** Supplied information **
= = = =

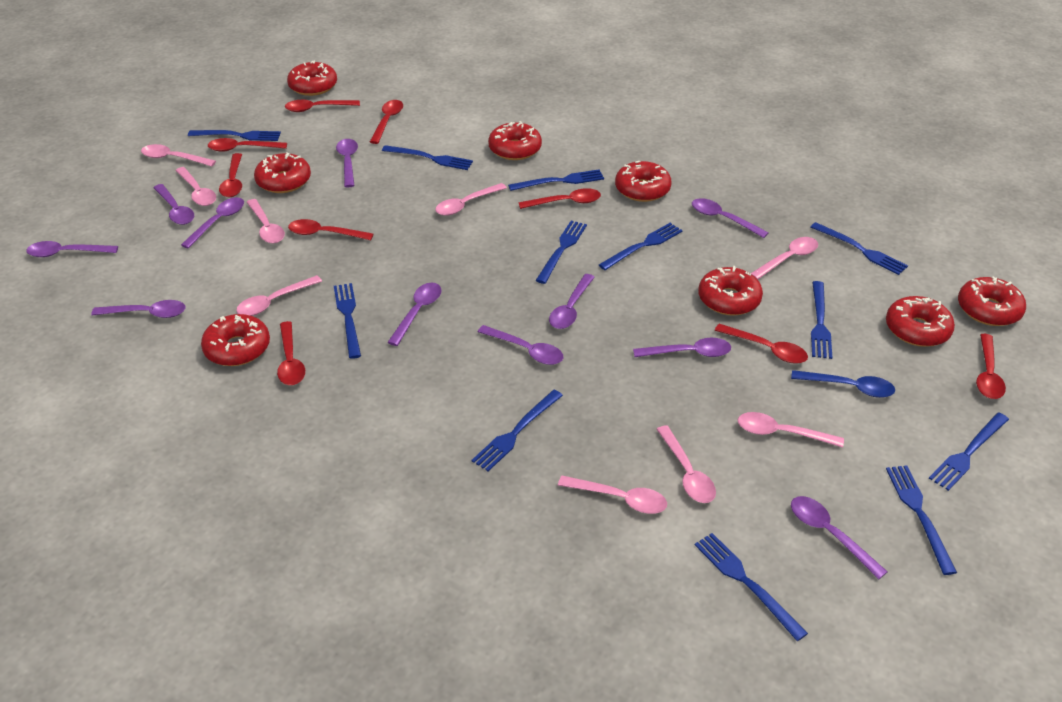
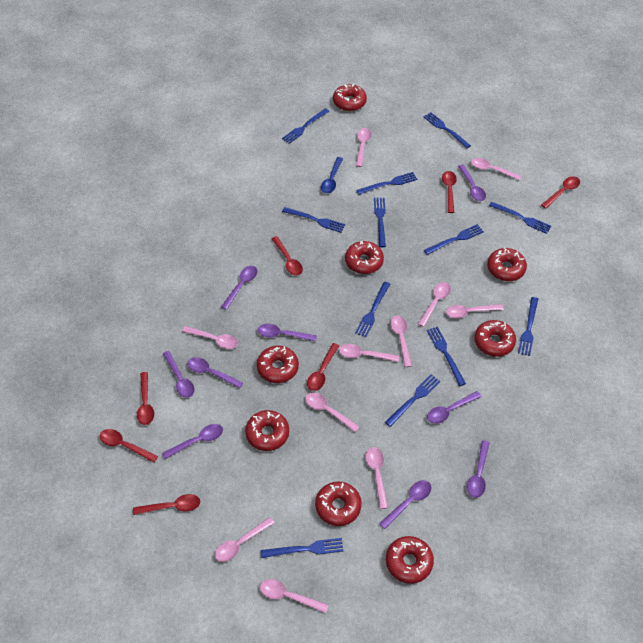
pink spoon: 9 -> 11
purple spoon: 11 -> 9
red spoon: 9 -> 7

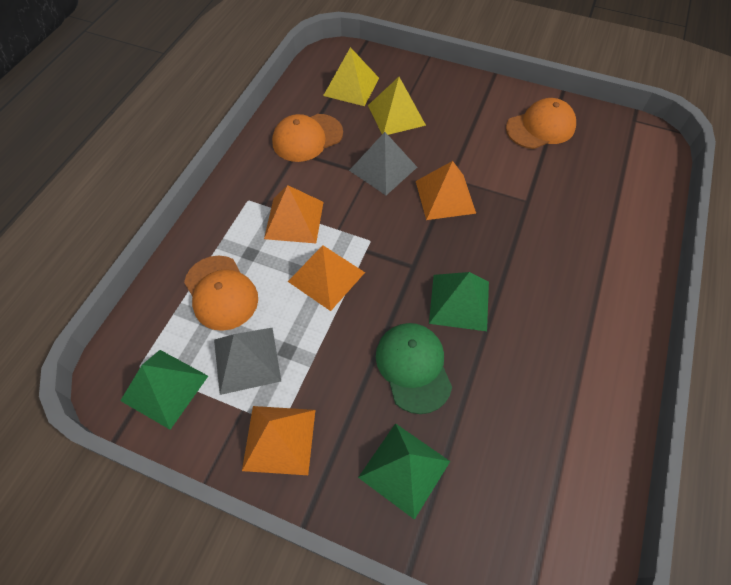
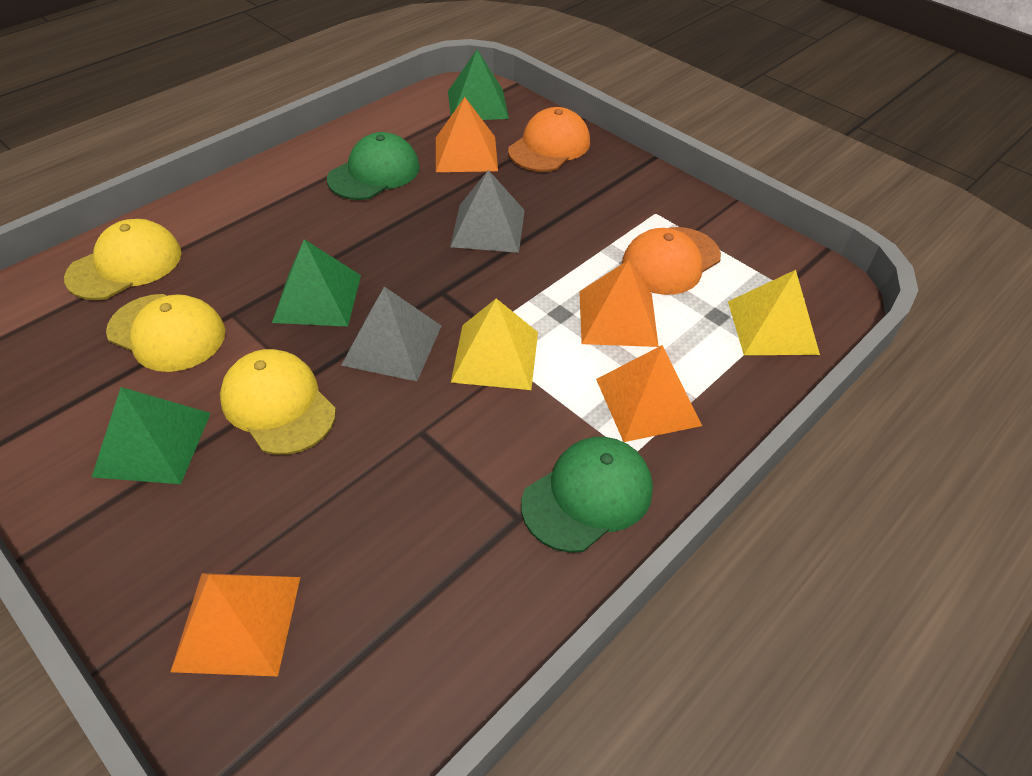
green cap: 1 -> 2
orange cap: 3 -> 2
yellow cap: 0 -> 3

= = = =

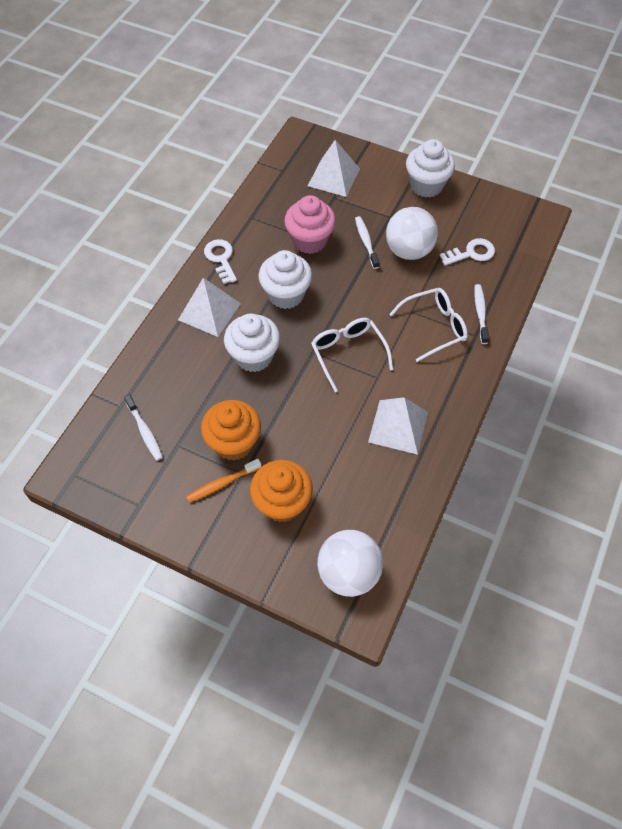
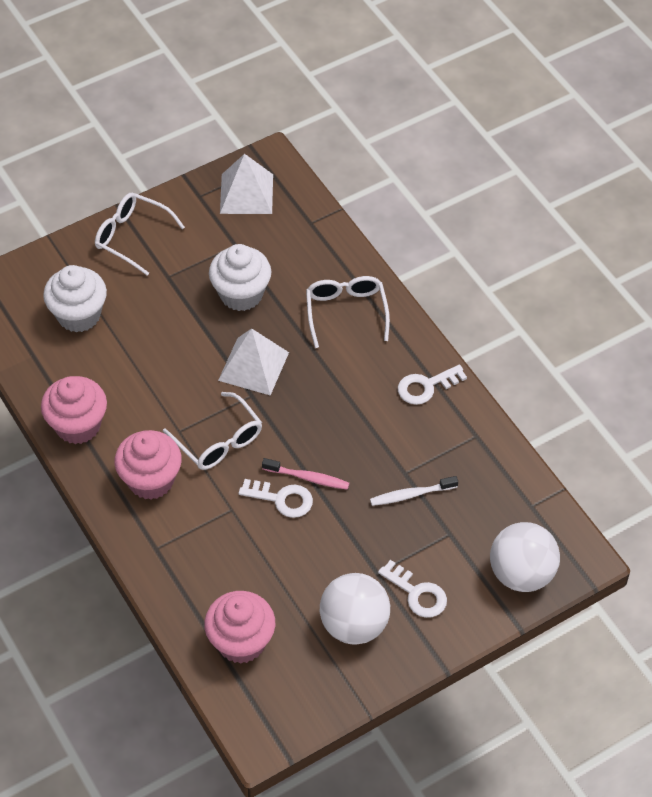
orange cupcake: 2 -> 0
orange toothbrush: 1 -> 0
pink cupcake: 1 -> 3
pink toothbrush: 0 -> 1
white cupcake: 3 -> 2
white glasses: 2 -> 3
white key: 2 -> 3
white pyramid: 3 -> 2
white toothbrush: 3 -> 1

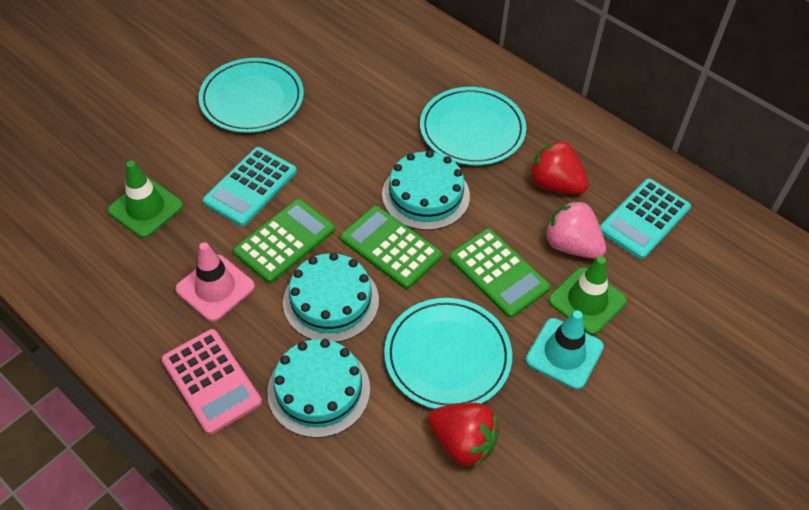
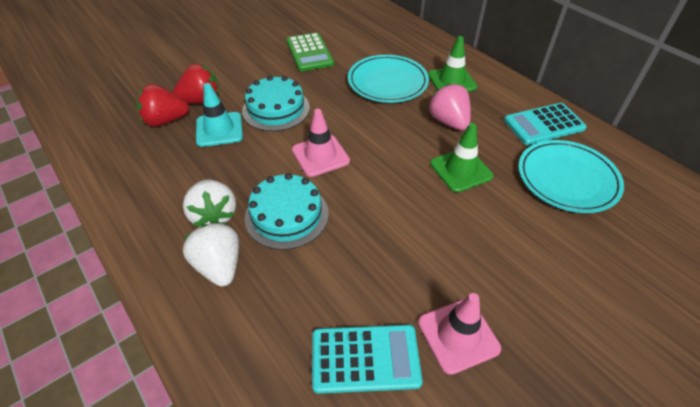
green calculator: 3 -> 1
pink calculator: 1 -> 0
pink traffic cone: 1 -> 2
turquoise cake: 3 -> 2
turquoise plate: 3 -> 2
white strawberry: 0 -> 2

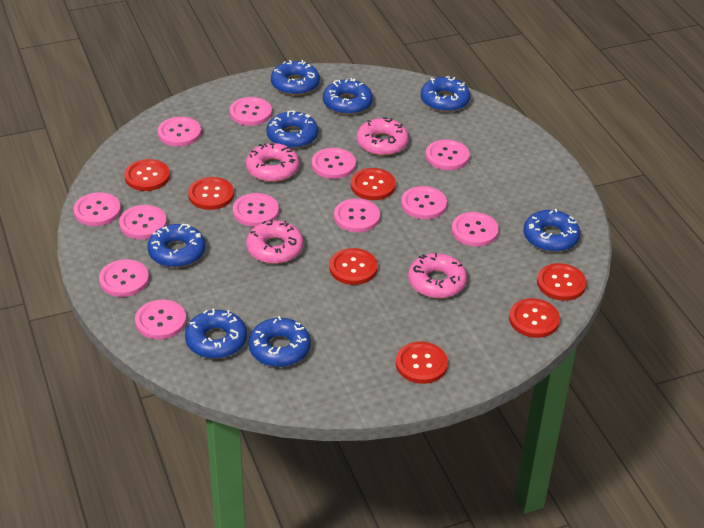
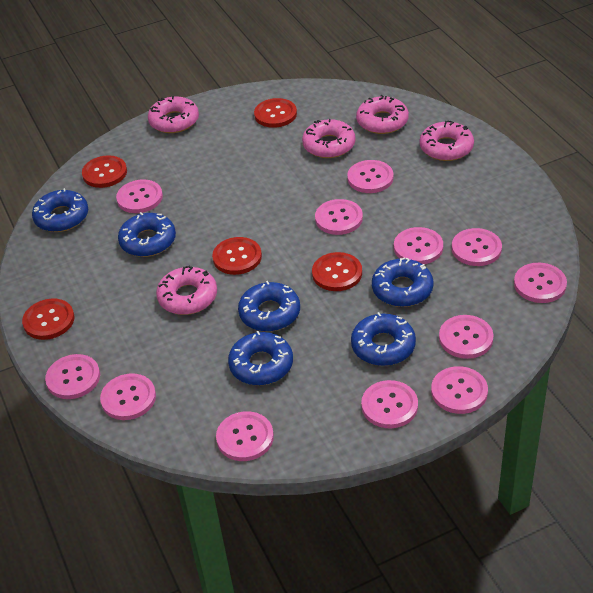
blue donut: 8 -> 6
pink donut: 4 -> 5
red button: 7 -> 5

= = = =

** Directions **
Respond with the exact lines above running from the one containing "turquoise cake: 3 -> 2" to the one containing "red button: 7 -> 5", both ends kept and no pictures included.

** Solution to this exercise **
turquoise cake: 3 -> 2
turquoise plate: 3 -> 2
white strawberry: 0 -> 2

blue donut: 8 -> 6
pink donut: 4 -> 5
red button: 7 -> 5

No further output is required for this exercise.